Object change descriptions:

——————————

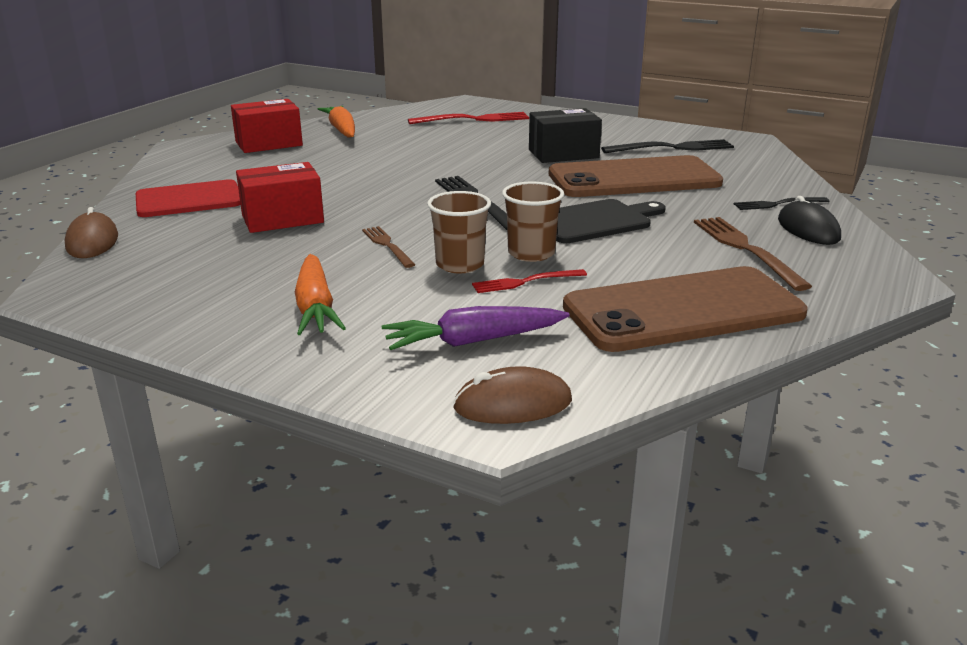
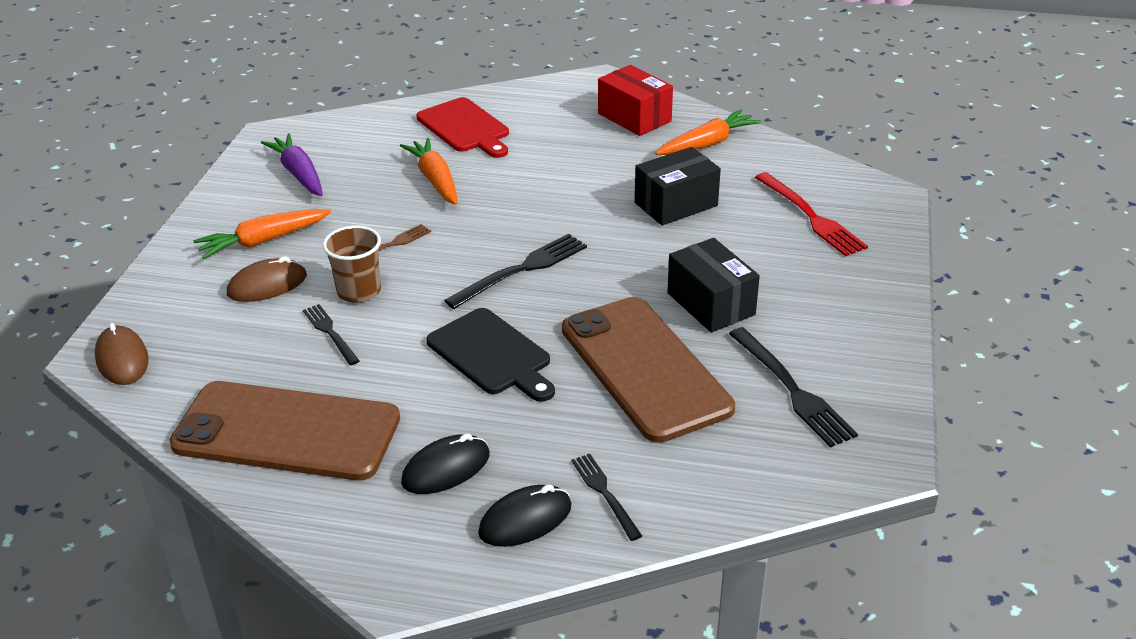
camera: 75 degrees right, 10 degrees up
(92, 242) = (360, 116): brown mouse -> brown mouse (267, 285)
(282, 218) = (435, 180): red box -> orange carrot
(421, 147) = (676, 204): none -> black box
(473, 341) = (216, 325): purple carrot -> purple carrot (299, 174)
(525, 282) = (330, 332): red fork -> black fork
(531, 253) = (395, 326): brown cup -> none
(683, 310) = (287, 431): brown phone -> brown phone turned 45 degrees counterclockwise
(745, 249) = (446, 468): brown fork -> black mouse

——————————

**WHAT IS BEING ASKED:** An exact repeat of the lines from the one containing "(282, 218) = (435, 180): red" through the final line above, both included, is the whole answer.

**ANSWER TO THIS TASK:**
(282, 218) = (435, 180): red box -> orange carrot
(421, 147) = (676, 204): none -> black box
(473, 341) = (216, 325): purple carrot -> purple carrot (299, 174)
(525, 282) = (330, 332): red fork -> black fork
(531, 253) = (395, 326): brown cup -> none
(683, 310) = (287, 431): brown phone -> brown phone turned 45 degrees counterclockwise
(745, 249) = (446, 468): brown fork -> black mouse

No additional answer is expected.